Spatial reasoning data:

::::::::

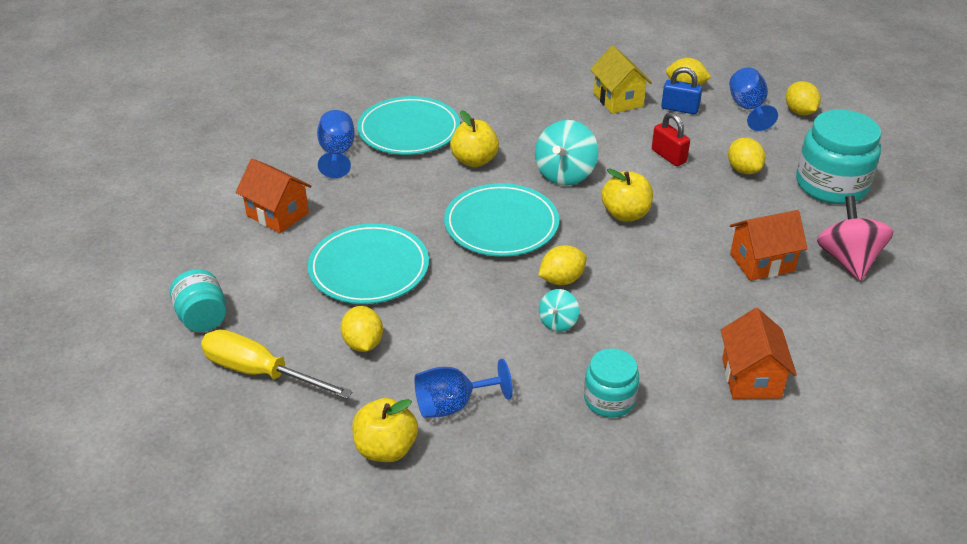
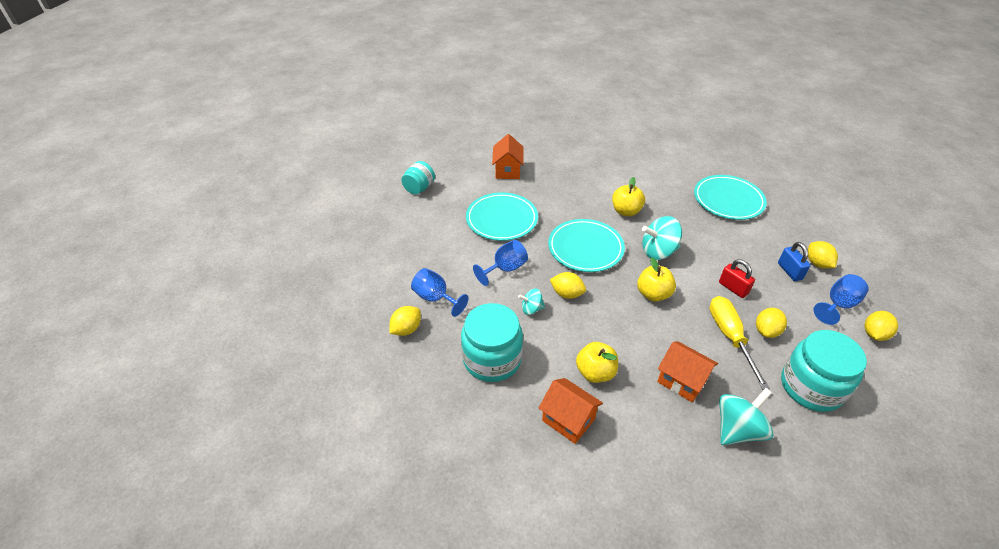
camera: 55 degrees right, 5 degrees up
yellow screwdriver [201,329,353,399] -> yellow screwdriver moved to [709,296,770,390]
blue goblet [317,110,355,178] -> blue goblet moved to [473,240,528,286]
yellow lemon [340,306,383,352] -> yellow lemon moved to [389,306,421,336]
yellow apple [352,398,418,462] -> yellow apple moved to [576,342,618,383]
turquoise plate [357,96,460,155] -> turquoise plate moved to [694,175,767,220]
turquoise jar [584,348,639,417] -> turquoise jar [461,303,523,382], size x1.73
yellow house [590,46,652,114] -> none
red padlock [652,112,690,166] -> red padlock turned 60 degrees counterclockwise [719,259,755,298]
orange house [721,308,797,399] -> orange house turned 75 degrees clockwise [538,378,603,444]
pink spinning top [817,195,893,281] -> turquoise spinning top [719,388,773,445]

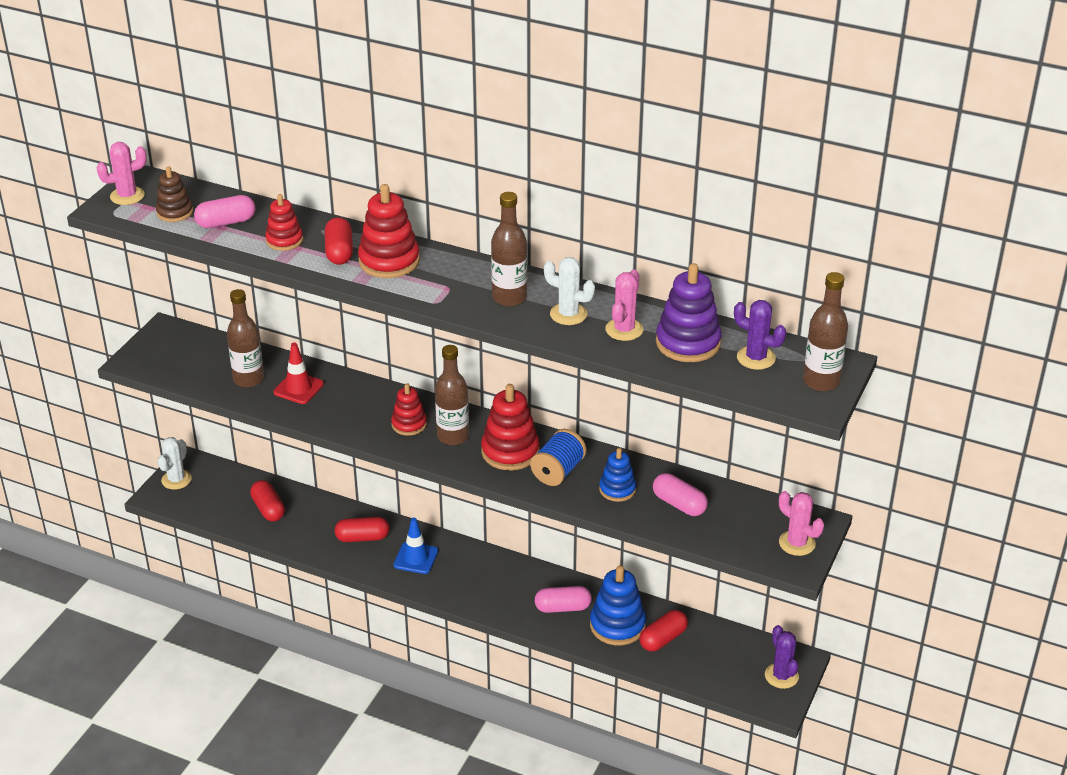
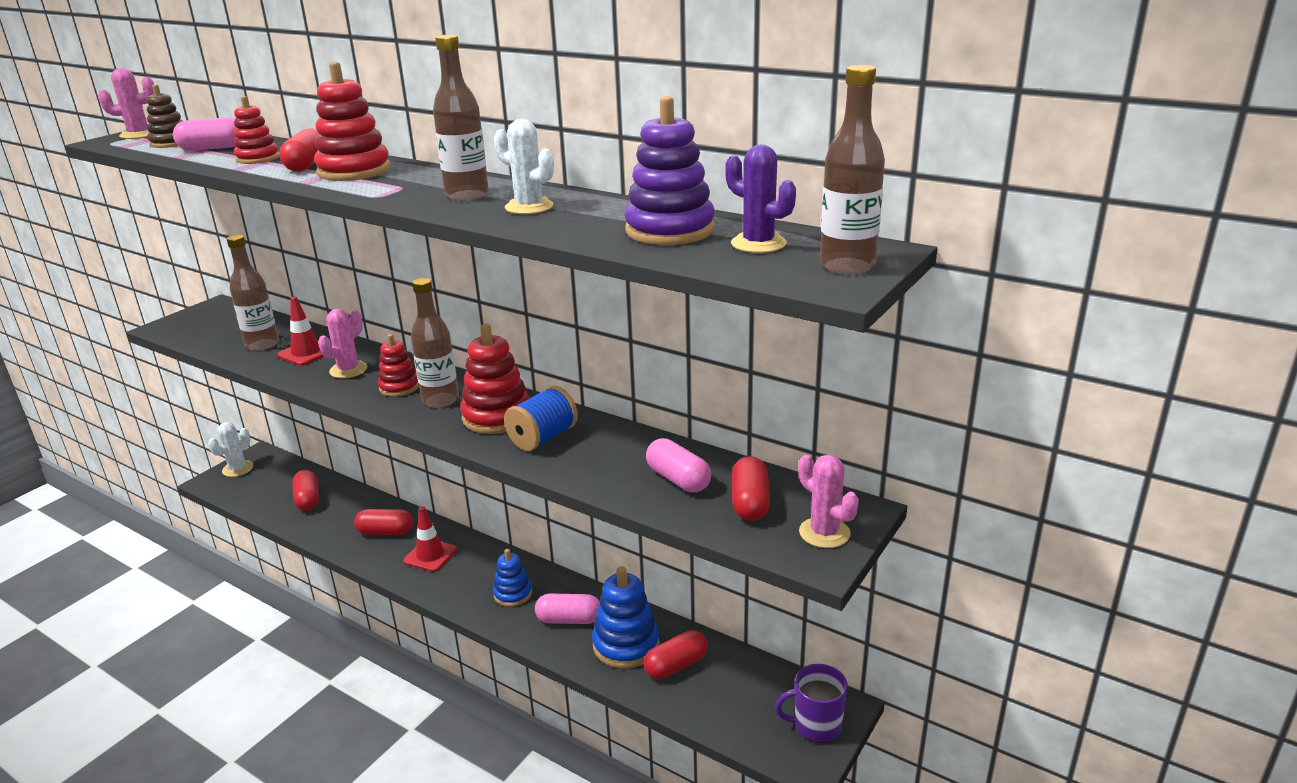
camera: 10 degrees right, 10 degrees down
blue traffic cone [394,517,438,574] -> red traffic cone [403,506,457,572]
blue stacking toy [599,448,636,502] -> blue stacking toy moved to [493,549,532,607]
pink cactus [605,270,643,341] -> pink cactus moved to [318,309,367,378]
purple cactus [765,625,799,689] -> purple mug [775,664,848,743]
none -> red capsule [732,456,770,521]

::::::::

- Exercise
Wherever the word "turned" appears in a line of the data above, copy that line.

- Task output
red padlock [652,112,690,166] -> red padlock turned 60 degrees counterclockwise [719,259,755,298]
orange house [721,308,797,399] -> orange house turned 75 degrees clockwise [538,378,603,444]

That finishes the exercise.